[Object transformation records]
******************************

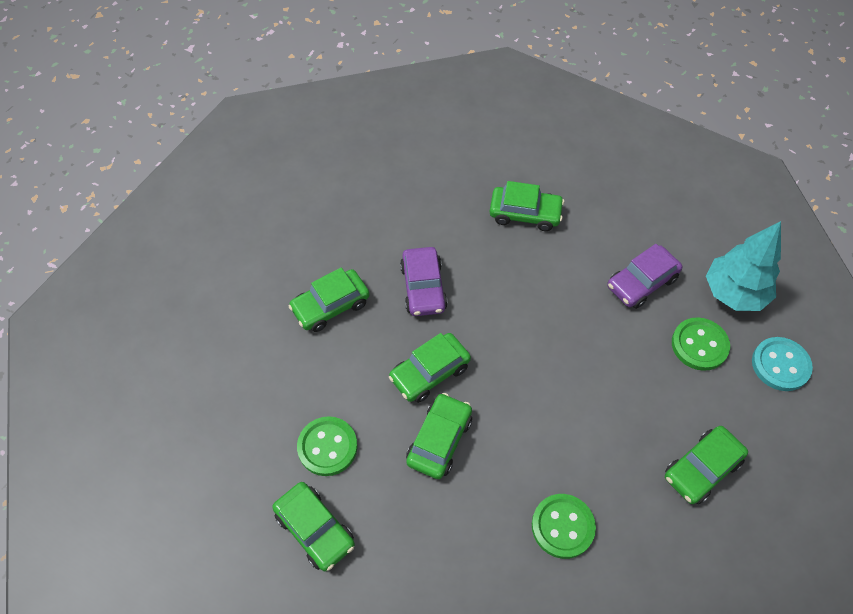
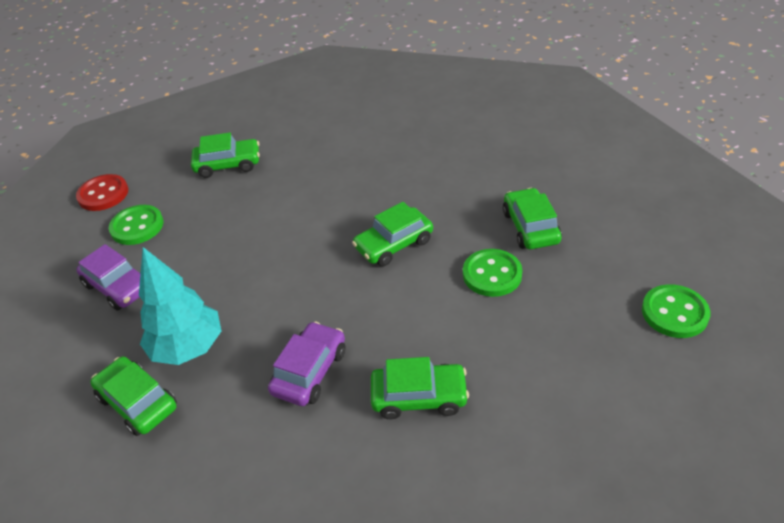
camera: 145 degrees left, 15 degrees down
green car [389,333,471,403] -> none
green button [532,494,596,559] -> green button moved to [642,284,710,338]
purple car [607,244,682,309] -> purple car turned 45 degrees clockwise [76,244,141,310]
turquoise tree [706,221,781,311] -> turquoise tree moved to [139,247,221,365]
turquoise button [752,337,813,391] -> red button [76,174,128,211]

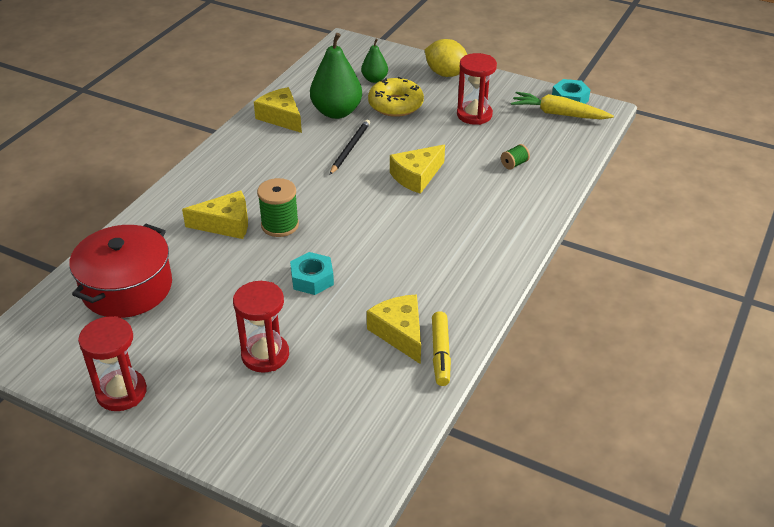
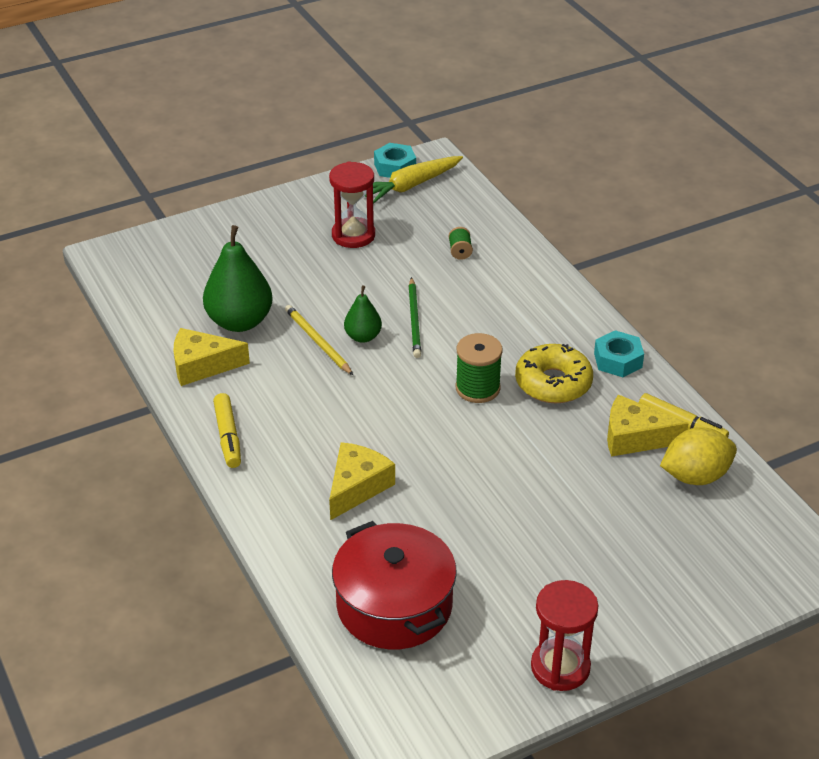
camera: 55 degrees left, 0 degrees up
red hourglass [233,281,289,373] -> none
green spool [257,178,299,237] -> green spool moved to [455,333,503,403]
turquoise nut [290,252,334,295] -> turquoise nut moved to [594,330,644,377]
black pencil [330,120,370,175] -> yellow pencil [285,305,353,375]
green pear [361,39,388,83] -> green pear moved to [344,285,382,343]
yellow donut [368,77,424,117] -> yellow donut moved to [515,344,593,403]
yellow cheese [390,145,445,194] -> green pencil [408,277,421,358]
yellow lemon [425,39,467,77] -> yellow lemon moved to [660,427,737,485]
none -> yellow marker [213,393,241,468]

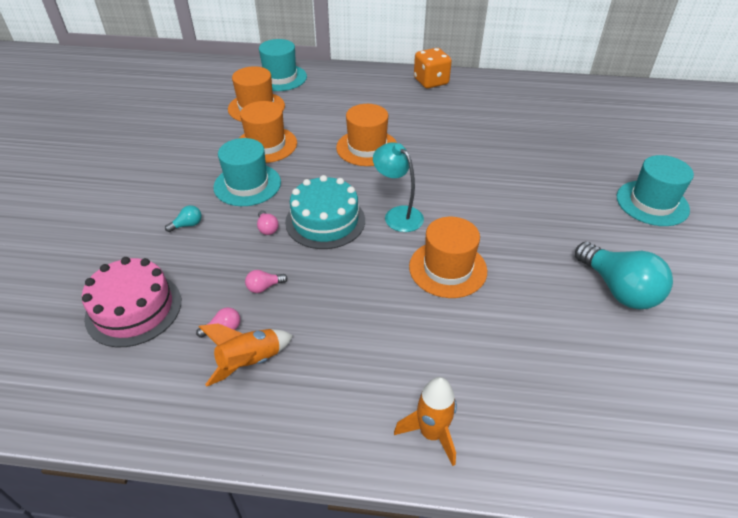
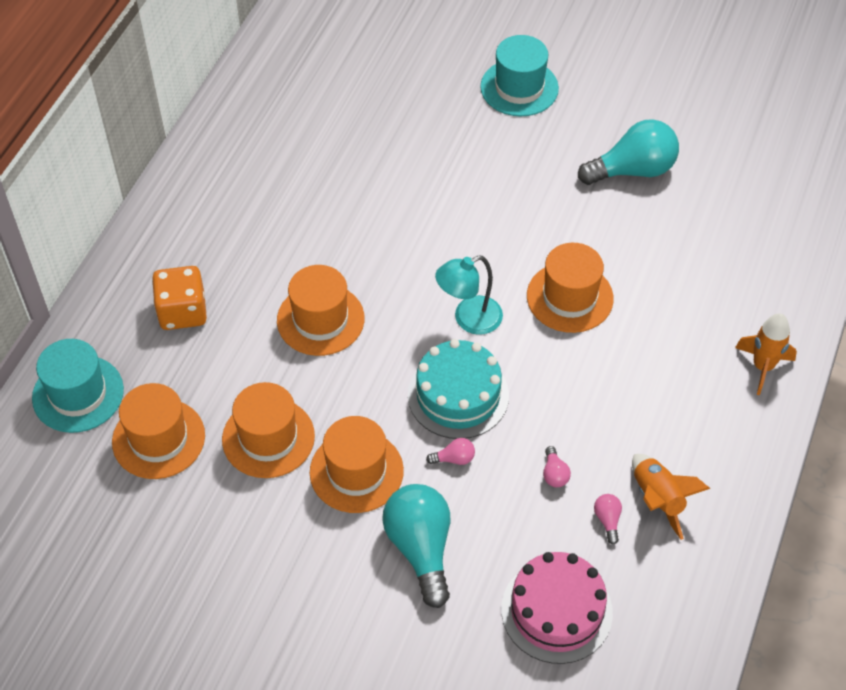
camera: 75 degrees left, 10 degrees up
turquoise light bulb [165,205,202,232] -> turquoise light bulb [382,484,450,608], size x2.40
turquoise hat [213,138,281,206] -> orange hat [310,416,404,513]
orange dice [414,48,452,89] -> orange dice moved to [152,266,207,330]

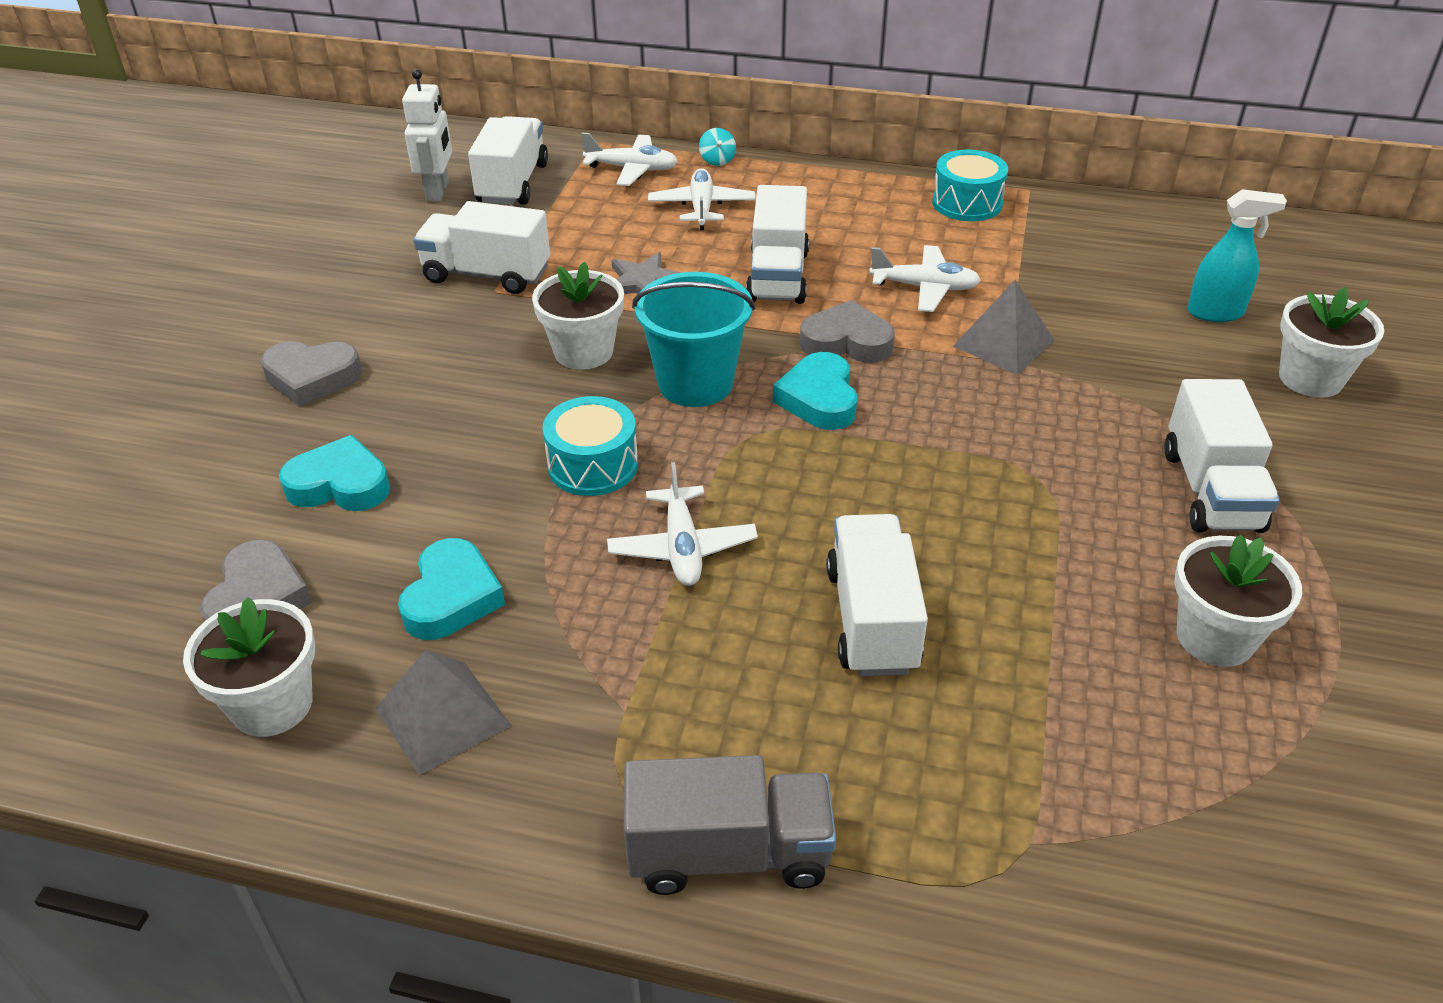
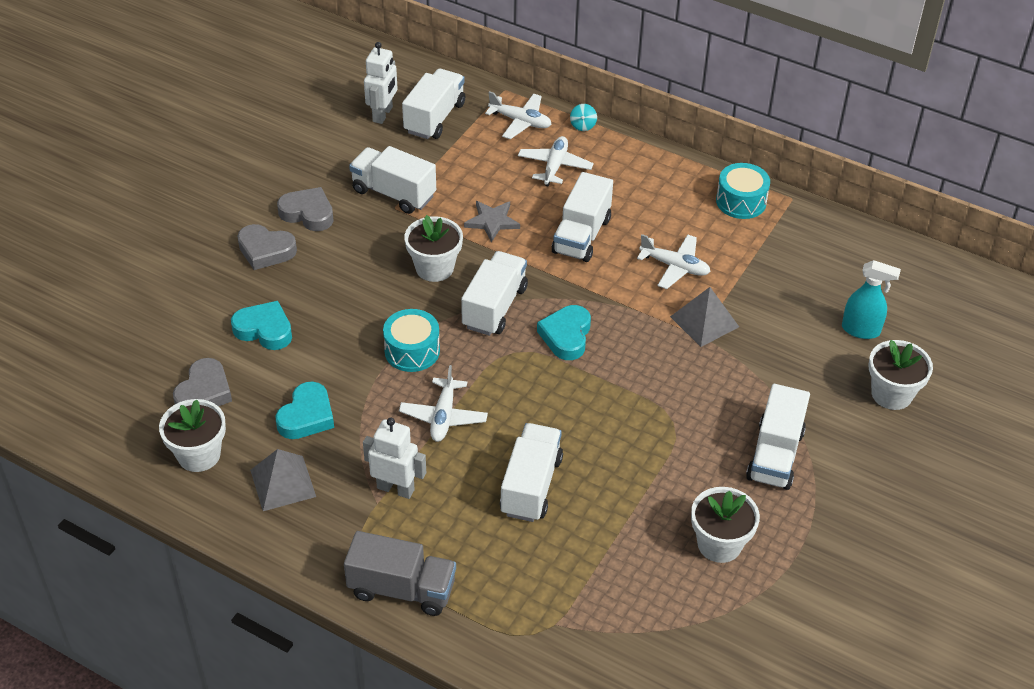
camera: 15 degrees right, 5 degrees up
turquoise bucket [632,272,755,407] -> white truck [461,251,528,336]
grey heart [800,300,895,363] -> grey heart moved to [277,187,334,231]
none -> white robot [363,418,426,499]

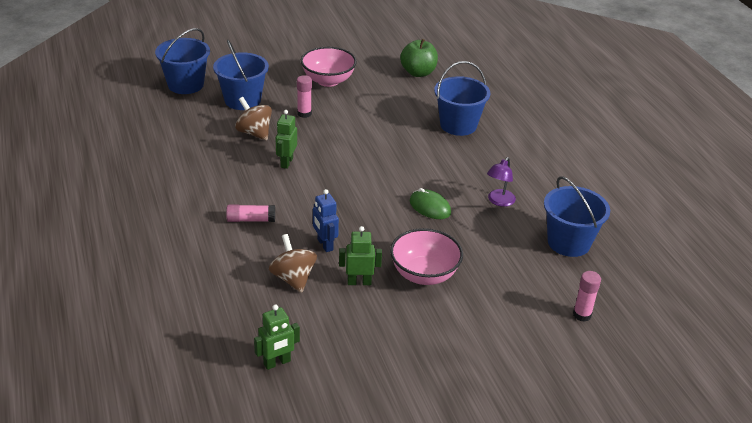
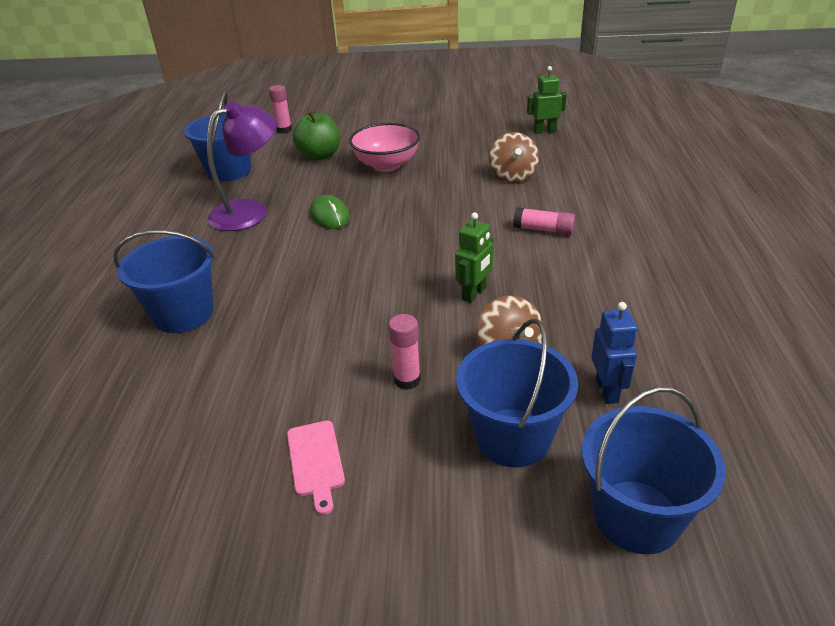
camera: 155 degrees left, 0 degrees up
pink bowl [301,47,357,87] -> pink cutting board [287,421,345,515]
blue robot [313,189,339,252] -> blue robot moved to [591,302,637,404]
green robot [339,226,382,285] -> none
green apple [400,39,438,77] -> green apple moved to [292,111,340,161]
purple lamp [487,157,516,207] -> purple lamp [207,101,277,231], size x1.78

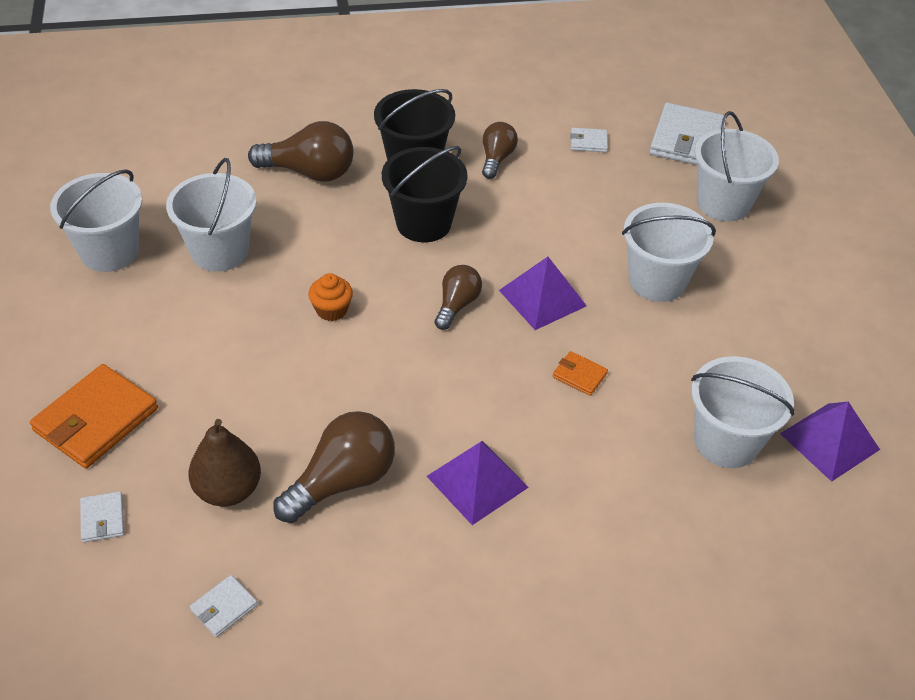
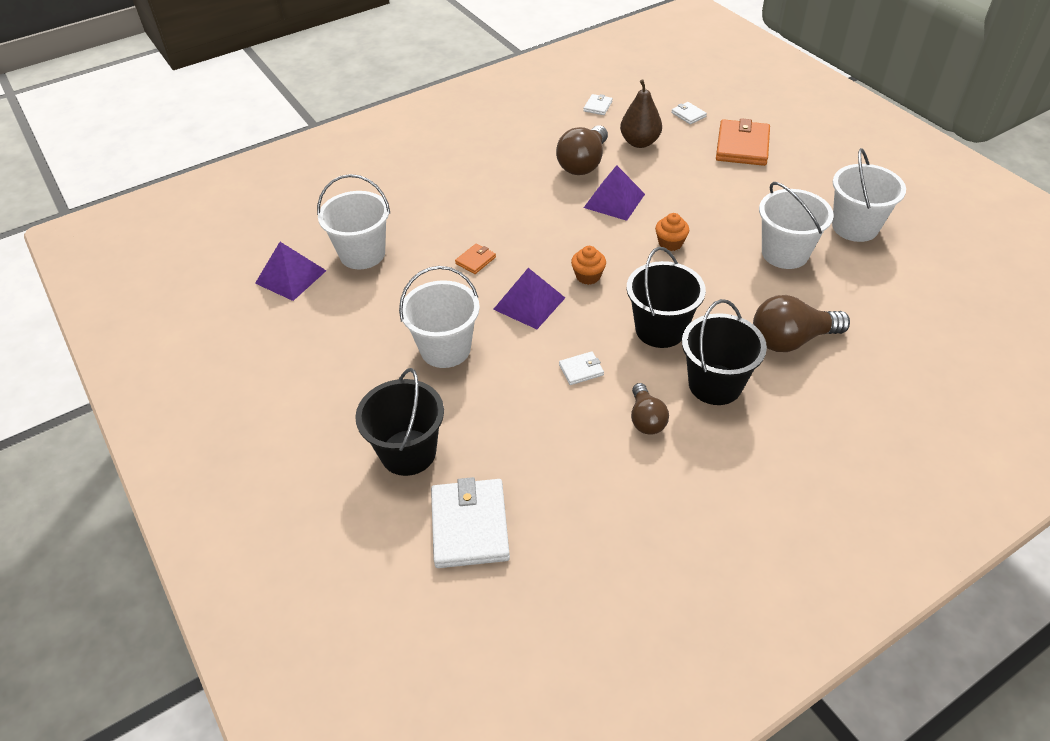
camera: 160 degrees right, 0 degrees up
purple pyramid [427,441,529,525] -> purple pyramid moved to [584,165,645,221]
brown light bulb [435,265,482,330] -> orange cupcake [571,246,606,285]
orange wallet [553,351,608,396] -> orange wallet turned 60 degrees counterclockwise [455,243,496,274]
white wallet [570,128,608,152] -> white wallet moved to [559,351,604,385]
white bucket [695,111,779,222] -> black bucket [355,368,444,476]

******************************

**Exercise objective**
Where pictures appear, drop them, and reproduce exactly only the lines running from the beginning of the data to the line that contains "yellow donut [368,77,424,117]", inclusive.

**Solution**
camera: 145 degrees left, 15 degrees down
green car [389,333,471,403] -> none
green button [532,494,596,559] -> green button moved to [642,284,710,338]
purple car [607,244,682,309] -> purple car turned 45 degrees clockwise [76,244,141,310]
turquoise tree [706,221,781,311] -> turquoise tree moved to [139,247,221,365]
turquoise button [752,337,813,391] -> red button [76,174,128,211]

camera: 55 degrees left, 0 degrees up
red hourglass [233,281,289,373] -> none
green spool [257,178,299,237] -> green spool moved to [455,333,503,403]
turquoise nut [290,252,334,295] -> turquoise nut moved to [594,330,644,377]
black pencil [330,120,370,175] -> yellow pencil [285,305,353,375]
green pear [361,39,388,83] -> green pear moved to [344,285,382,343]
yellow donut [368,77,424,117] -> yellow donut moved to [515,344,593,403]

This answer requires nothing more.